▸ TASK GOAL
Copy every line of the data exactly, keeping out any picture.

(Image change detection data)
:::::
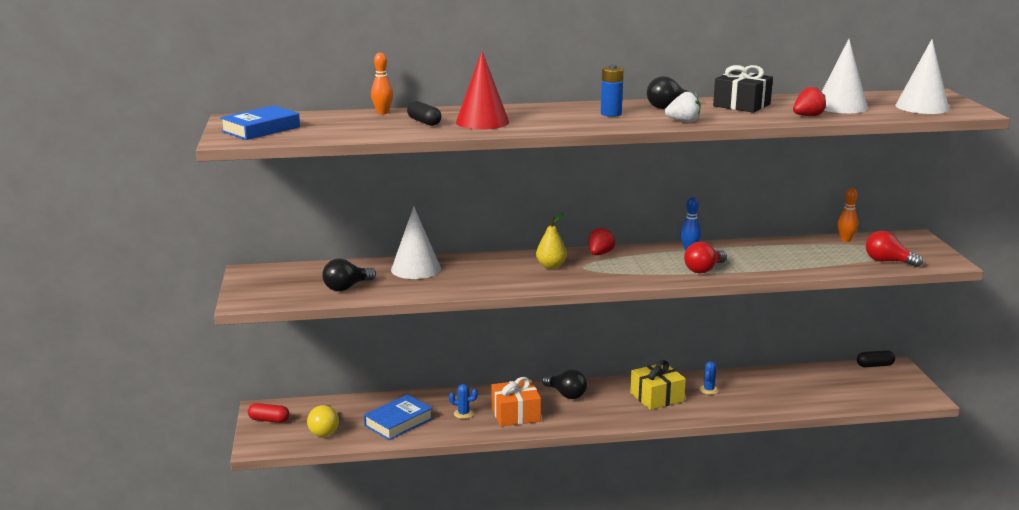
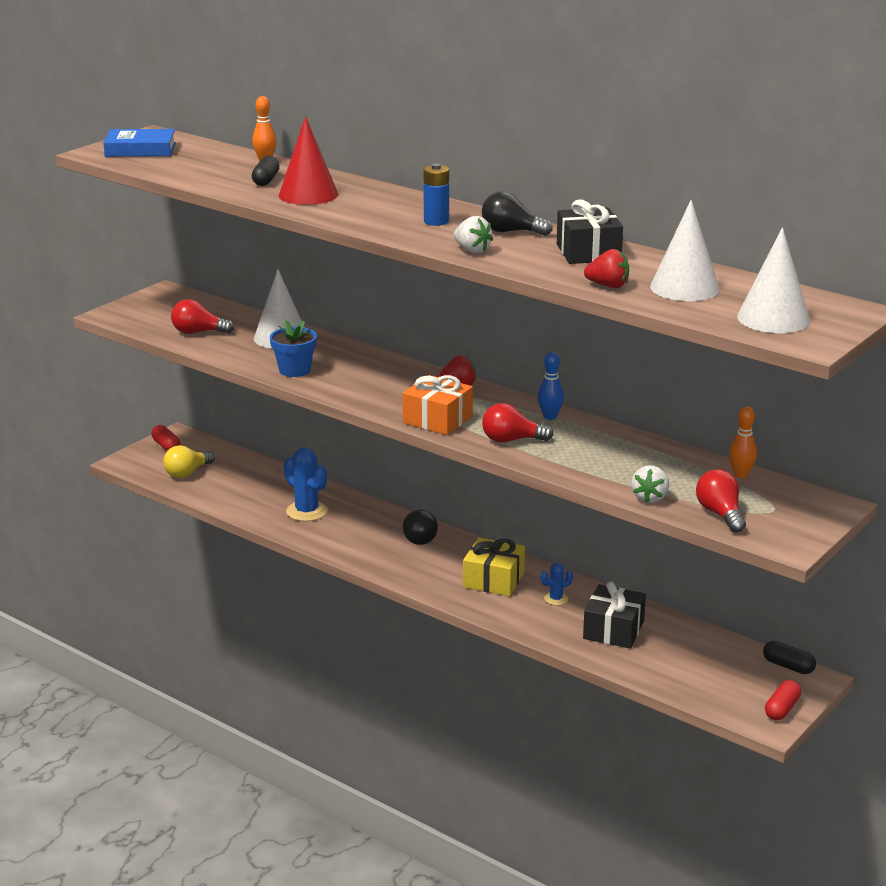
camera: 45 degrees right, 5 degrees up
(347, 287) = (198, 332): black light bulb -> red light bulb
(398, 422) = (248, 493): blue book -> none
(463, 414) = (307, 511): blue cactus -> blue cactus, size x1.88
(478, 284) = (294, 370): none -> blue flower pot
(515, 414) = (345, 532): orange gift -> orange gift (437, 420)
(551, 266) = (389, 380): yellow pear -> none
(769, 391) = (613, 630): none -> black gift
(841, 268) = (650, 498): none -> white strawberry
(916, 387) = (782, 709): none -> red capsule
:::::
▸ EXERCISE RESPONSE
camera: 45 degrees right, 5 degrees up
(347, 287) = (198, 332): black light bulb -> red light bulb
(398, 422) = (248, 493): blue book -> none
(463, 414) = (307, 511): blue cactus -> blue cactus, size x1.88
(478, 284) = (294, 370): none -> blue flower pot
(515, 414) = (345, 532): orange gift -> orange gift (437, 420)
(551, 266) = (389, 380): yellow pear -> none
(769, 391) = (613, 630): none -> black gift
(841, 268) = (650, 498): none -> white strawberry
(916, 387) = (782, 709): none -> red capsule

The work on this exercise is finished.